EXERCISE OBJECTIVE:
Starting at the line with "BT pin TXD: GP17 -> GP8", return every line through the final one of the data, word for word. Pictures stay out.

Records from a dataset

********************

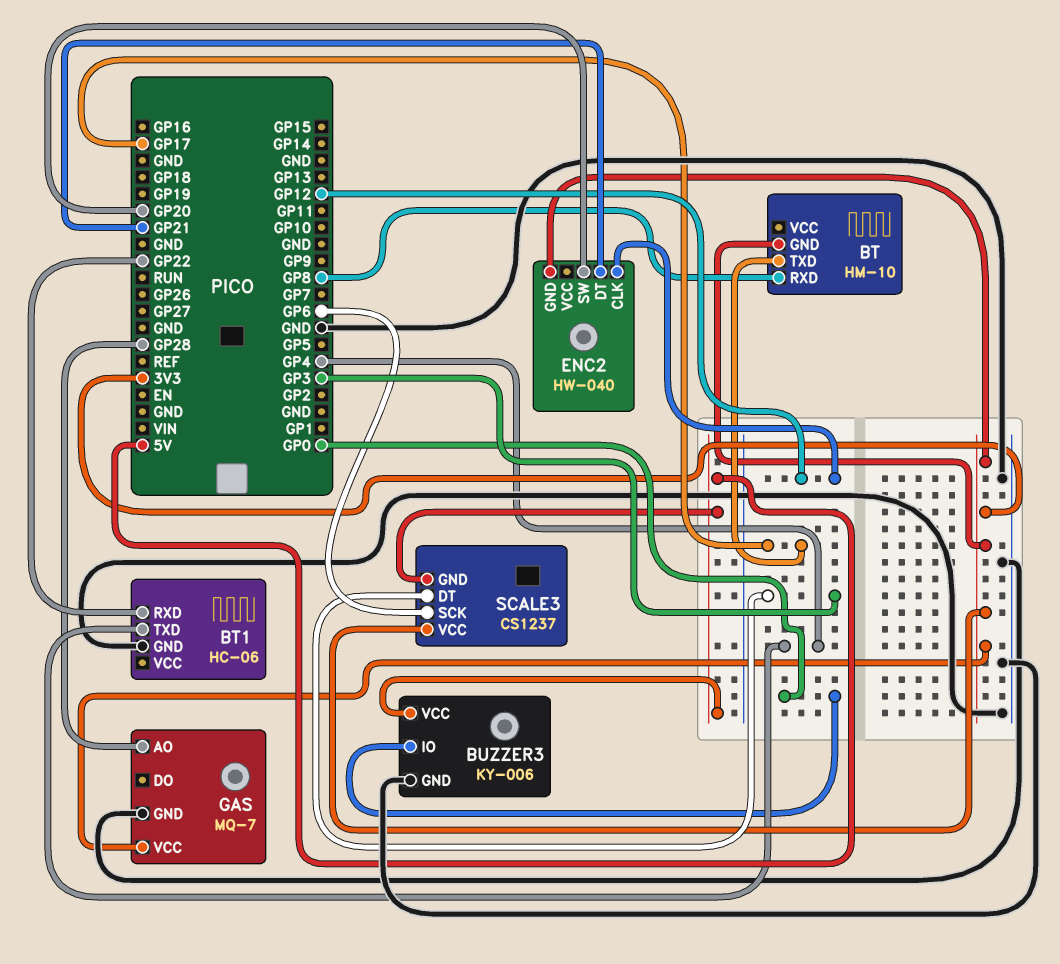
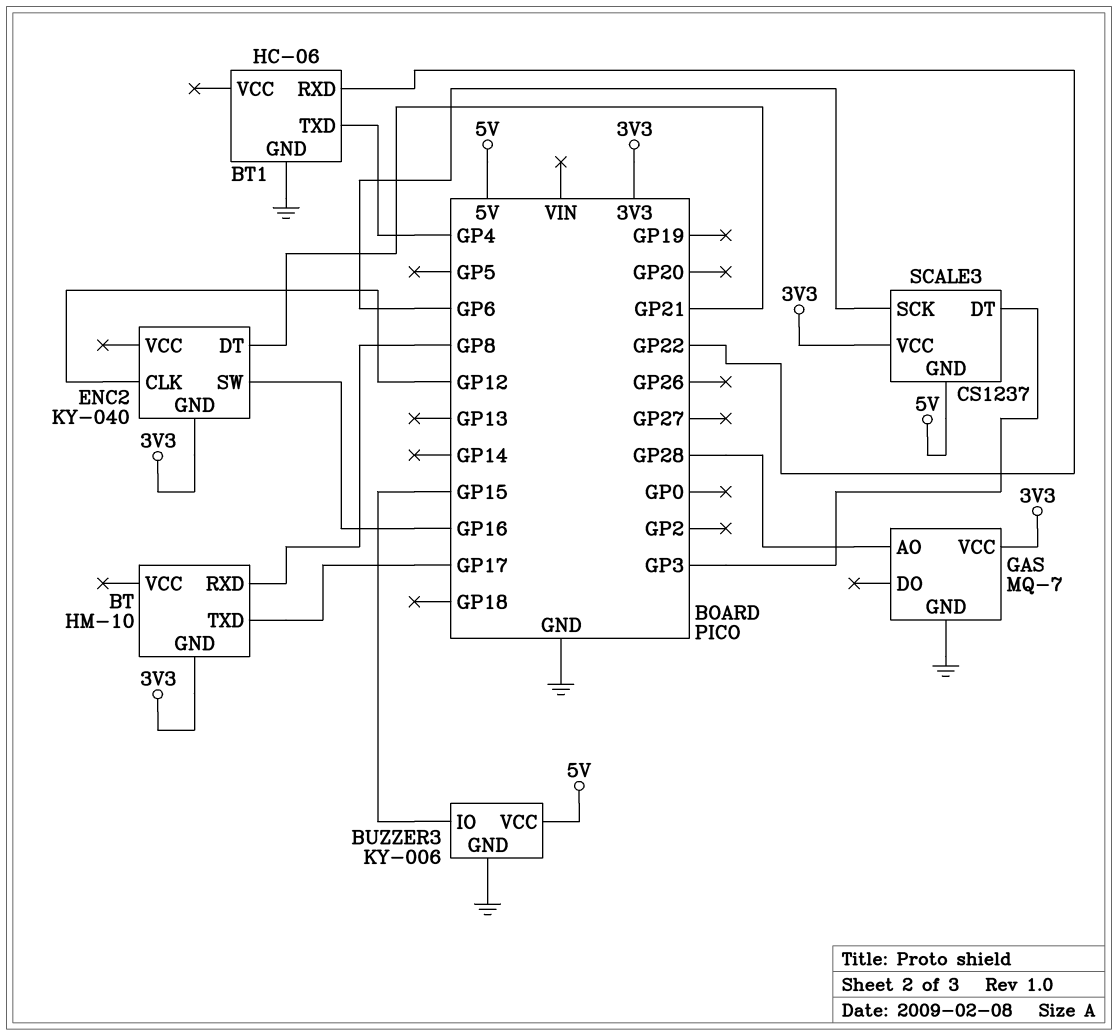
BUZZER3 pin IO: GP0 -> GP15
ENC2: HW-040 -> KY-040
ENC2 pin SW: GP20 -> GP16

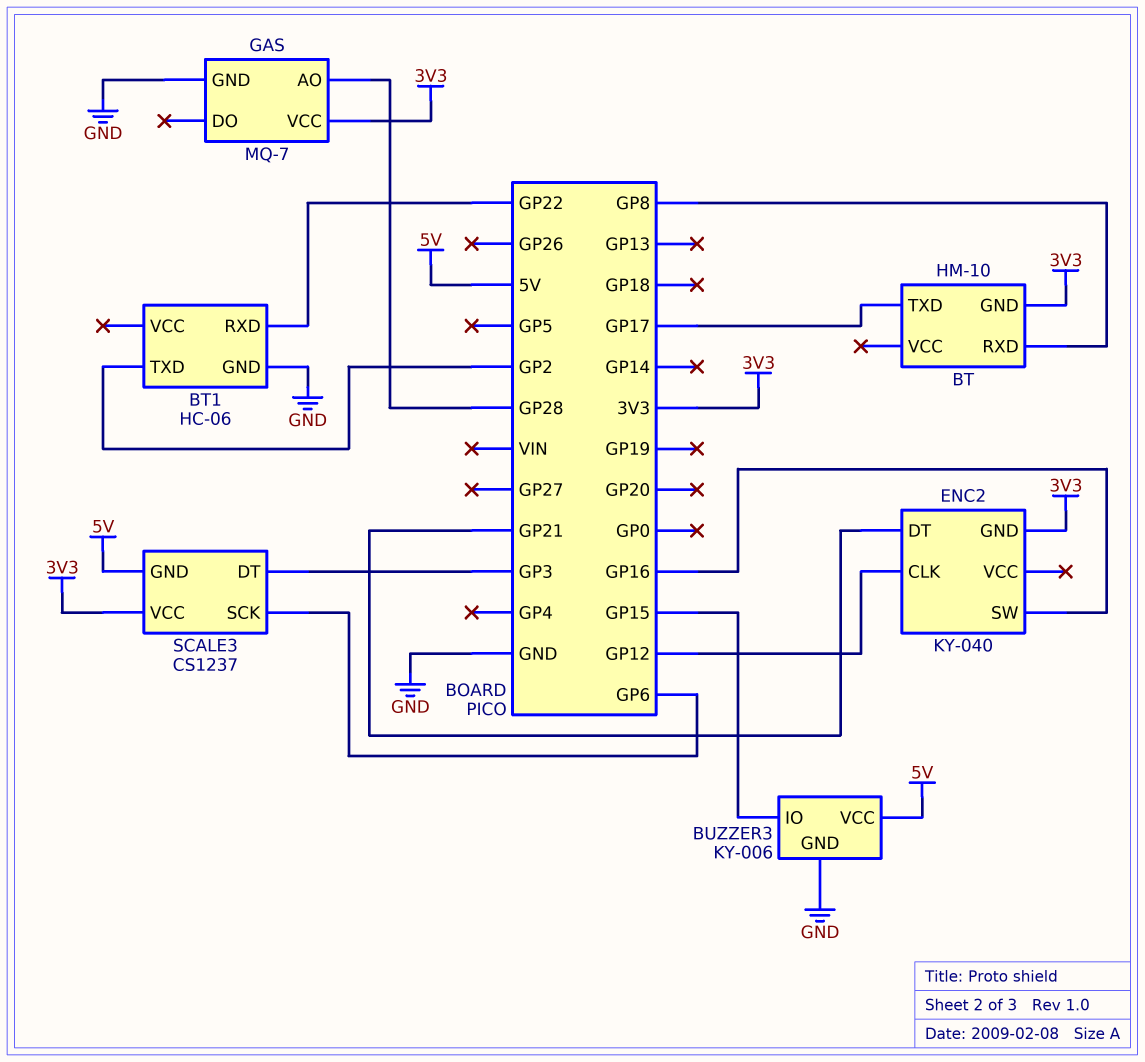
BT1 pin TXD: GP4 -> GP2

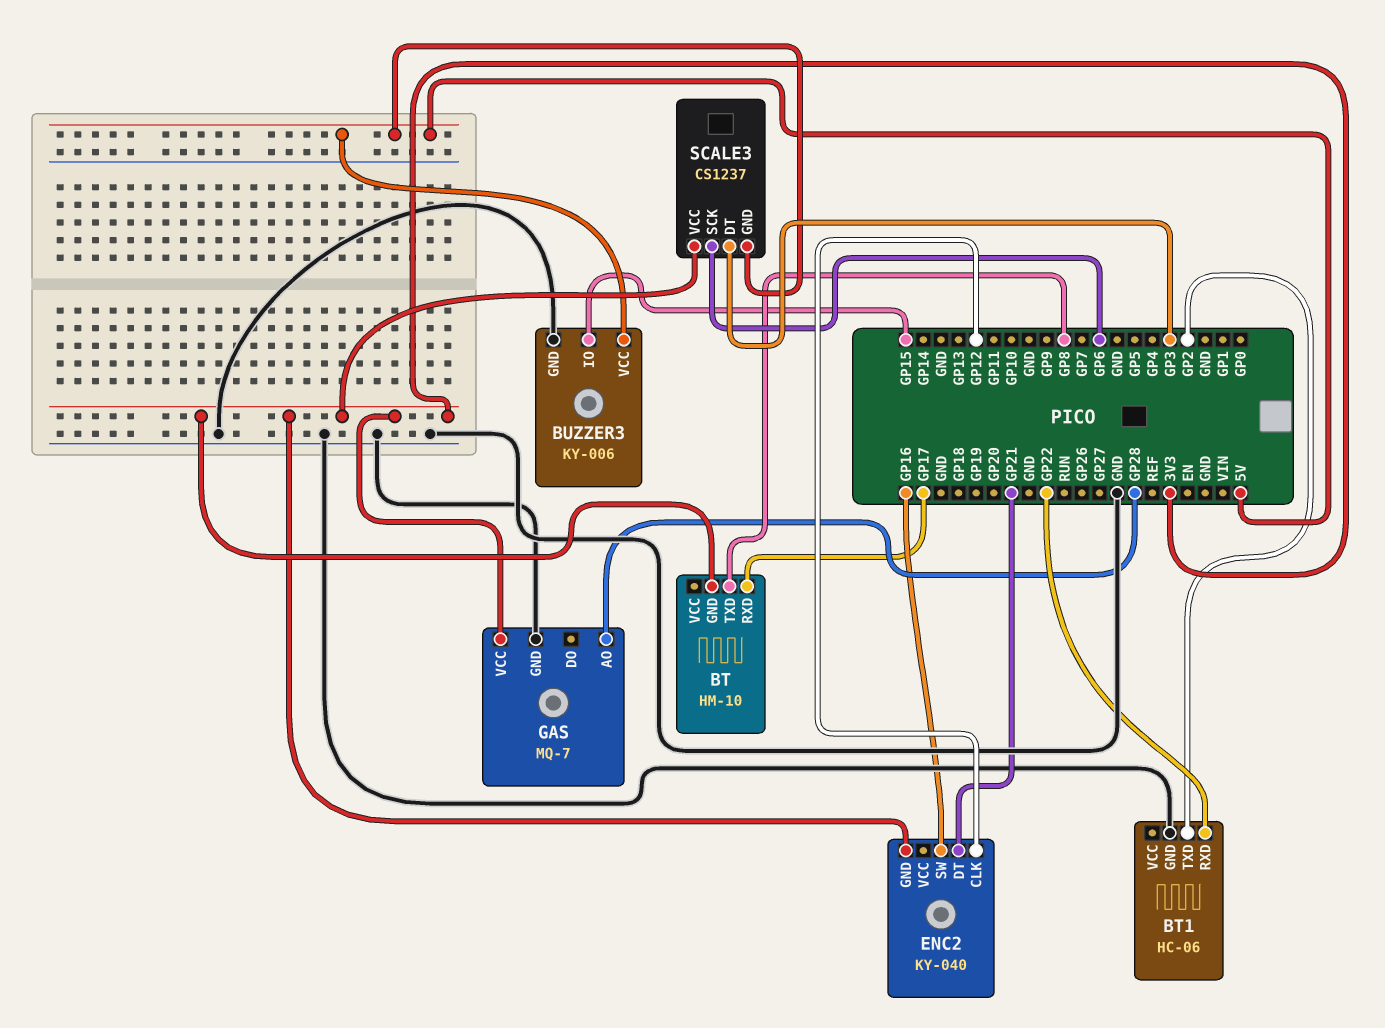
BT pin RXD: GP8 -> GP17
BT pin TXD: GP17 -> GP8

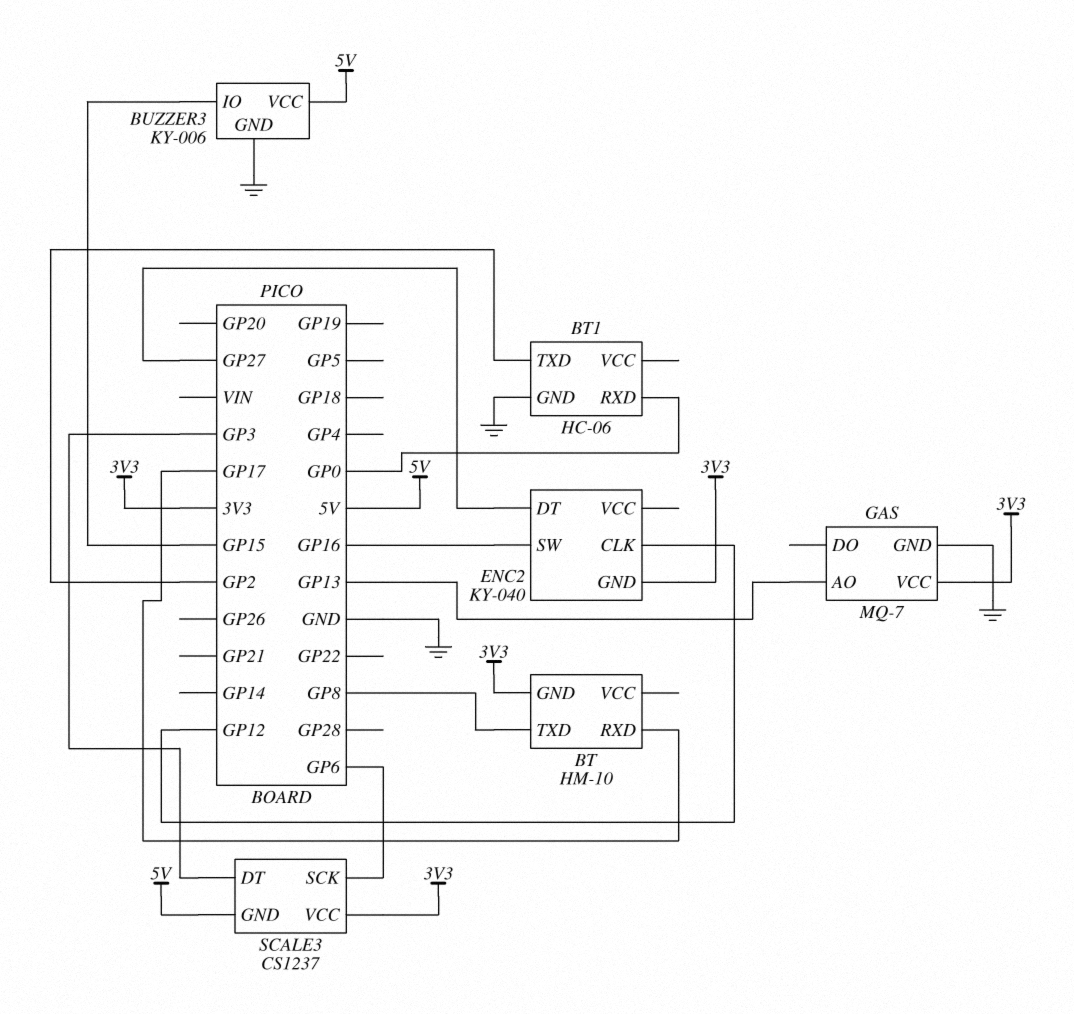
BT1 pin RXD: GP22 -> GP0
ENC2 pin DT: GP21 -> GP27
GAS pin AO: GP28 -> GP13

********************

COMPLETED EXERCISE:
BT pin TXD: GP17 -> GP8

BT1 pin RXD: GP22 -> GP0
ENC2 pin DT: GP21 -> GP27
GAS pin AO: GP28 -> GP13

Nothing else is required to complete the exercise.